> [Exercise brief] Every record below should be repeated exactly. Omit the pictures.
*** Data to use ***
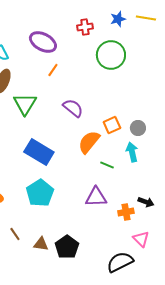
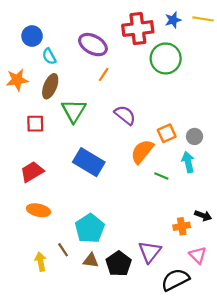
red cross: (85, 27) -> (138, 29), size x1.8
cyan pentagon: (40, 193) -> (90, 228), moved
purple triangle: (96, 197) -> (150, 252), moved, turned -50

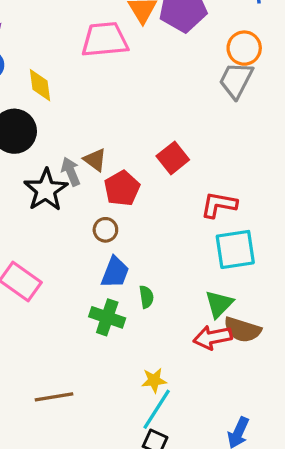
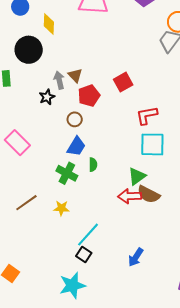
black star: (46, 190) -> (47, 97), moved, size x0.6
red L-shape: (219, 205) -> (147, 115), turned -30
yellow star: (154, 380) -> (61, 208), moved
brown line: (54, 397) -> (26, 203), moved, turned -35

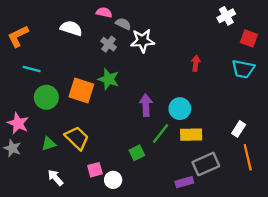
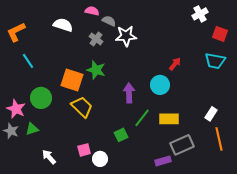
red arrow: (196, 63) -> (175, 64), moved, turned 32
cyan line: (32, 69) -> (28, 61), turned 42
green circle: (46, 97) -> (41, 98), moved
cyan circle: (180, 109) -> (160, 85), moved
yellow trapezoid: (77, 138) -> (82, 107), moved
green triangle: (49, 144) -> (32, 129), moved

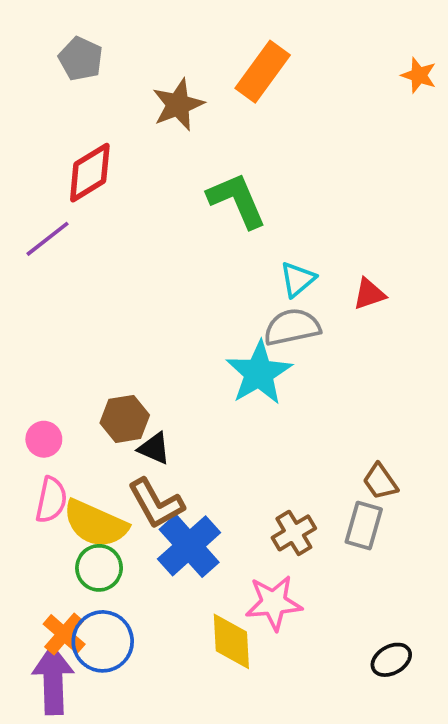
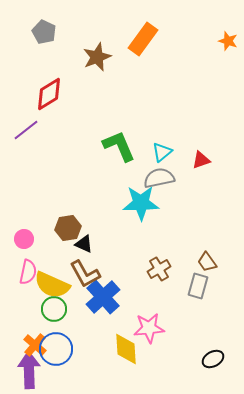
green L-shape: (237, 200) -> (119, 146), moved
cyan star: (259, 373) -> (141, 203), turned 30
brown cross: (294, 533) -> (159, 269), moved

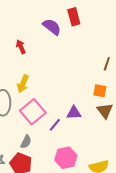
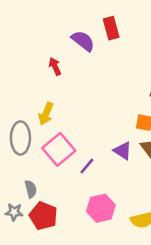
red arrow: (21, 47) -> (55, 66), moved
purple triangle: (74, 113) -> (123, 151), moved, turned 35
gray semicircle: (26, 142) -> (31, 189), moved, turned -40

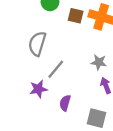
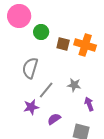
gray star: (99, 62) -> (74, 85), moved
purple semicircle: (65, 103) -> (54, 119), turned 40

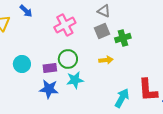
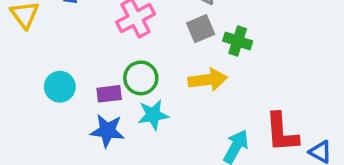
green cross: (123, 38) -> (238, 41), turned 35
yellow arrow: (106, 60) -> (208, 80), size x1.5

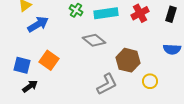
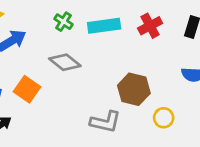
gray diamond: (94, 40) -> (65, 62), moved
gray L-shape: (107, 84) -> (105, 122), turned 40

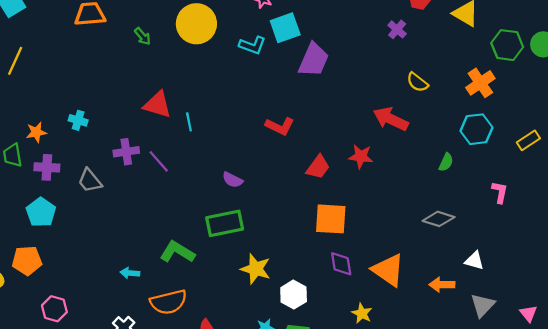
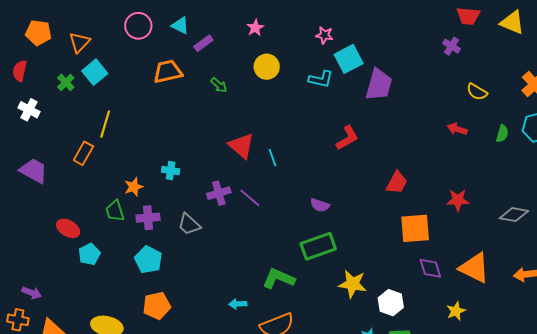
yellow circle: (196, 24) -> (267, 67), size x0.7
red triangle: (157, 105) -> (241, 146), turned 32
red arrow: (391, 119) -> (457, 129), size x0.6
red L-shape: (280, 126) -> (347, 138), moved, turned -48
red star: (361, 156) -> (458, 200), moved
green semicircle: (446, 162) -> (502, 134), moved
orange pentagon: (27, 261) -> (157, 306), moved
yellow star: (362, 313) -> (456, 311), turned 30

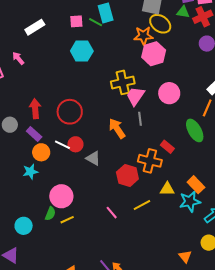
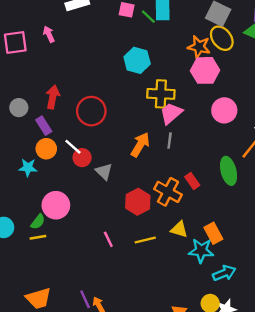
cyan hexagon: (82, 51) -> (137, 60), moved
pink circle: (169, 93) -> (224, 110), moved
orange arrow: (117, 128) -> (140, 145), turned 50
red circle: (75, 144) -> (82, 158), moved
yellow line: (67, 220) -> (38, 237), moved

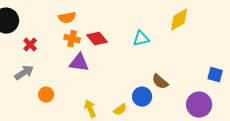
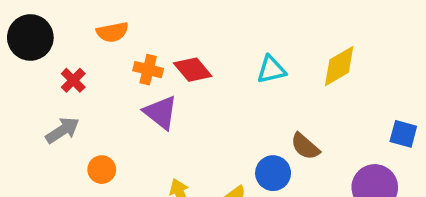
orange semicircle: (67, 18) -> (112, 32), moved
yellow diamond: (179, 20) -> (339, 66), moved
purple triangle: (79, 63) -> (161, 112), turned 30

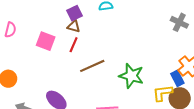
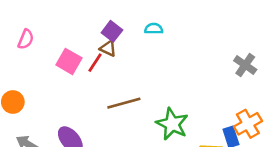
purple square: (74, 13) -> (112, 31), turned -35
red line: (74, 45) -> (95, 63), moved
*** End of Data to use ***
> [Solution]
red cross: (85, 27) -> (138, 29), size x1.8
cyan pentagon: (40, 193) -> (90, 228), moved
purple triangle: (96, 197) -> (150, 252), moved, turned -50

black star: (46, 190) -> (47, 97), moved, size x0.6
red L-shape: (219, 205) -> (147, 115), turned -30
yellow star: (154, 380) -> (61, 208), moved
brown line: (54, 397) -> (26, 203), moved, turned -35

red arrow: (196, 63) -> (175, 64), moved, turned 32
cyan line: (32, 69) -> (28, 61), turned 42
green circle: (46, 97) -> (41, 98), moved
cyan circle: (180, 109) -> (160, 85), moved
yellow trapezoid: (77, 138) -> (82, 107), moved
green triangle: (49, 144) -> (32, 129), moved

green L-shape: (237, 200) -> (119, 146), moved
cyan star: (259, 373) -> (141, 203), turned 30
brown cross: (294, 533) -> (159, 269), moved

red arrow: (21, 47) -> (55, 66), moved
purple triangle: (74, 113) -> (123, 151), moved, turned 35
gray semicircle: (26, 142) -> (31, 189), moved, turned -40

gray star: (99, 62) -> (74, 85), moved
purple semicircle: (65, 103) -> (54, 119), turned 40

green cross: (123, 38) -> (238, 41), turned 35
yellow arrow: (106, 60) -> (208, 80), size x1.5

gray diamond: (94, 40) -> (65, 62), moved
gray L-shape: (107, 84) -> (105, 122), turned 40

yellow circle: (196, 24) -> (267, 67), size x0.7
red triangle: (157, 105) -> (241, 146), turned 32
red arrow: (391, 119) -> (457, 129), size x0.6
red L-shape: (280, 126) -> (347, 138), moved, turned -48
red star: (361, 156) -> (458, 200), moved
green semicircle: (446, 162) -> (502, 134), moved
orange pentagon: (27, 261) -> (157, 306), moved
yellow star: (362, 313) -> (456, 311), turned 30

cyan hexagon: (82, 51) -> (137, 60), moved
pink circle: (169, 93) -> (224, 110), moved
orange arrow: (117, 128) -> (140, 145), turned 50
red circle: (75, 144) -> (82, 158), moved
yellow line: (67, 220) -> (38, 237), moved

orange semicircle: (67, 18) -> (112, 32), moved
yellow diamond: (179, 20) -> (339, 66), moved
purple triangle: (79, 63) -> (161, 112), turned 30

purple square: (74, 13) -> (112, 31), turned -35
red line: (74, 45) -> (95, 63), moved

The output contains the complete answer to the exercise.